- _Activity_:
The answer is a single number: the count of lines in the records below that contain the word "none".

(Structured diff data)
--- START ---
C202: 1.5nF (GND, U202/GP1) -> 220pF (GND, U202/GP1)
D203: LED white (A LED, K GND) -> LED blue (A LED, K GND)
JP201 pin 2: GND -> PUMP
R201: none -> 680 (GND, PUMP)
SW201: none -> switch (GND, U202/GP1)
--- END ---
- _Exercise response_:
2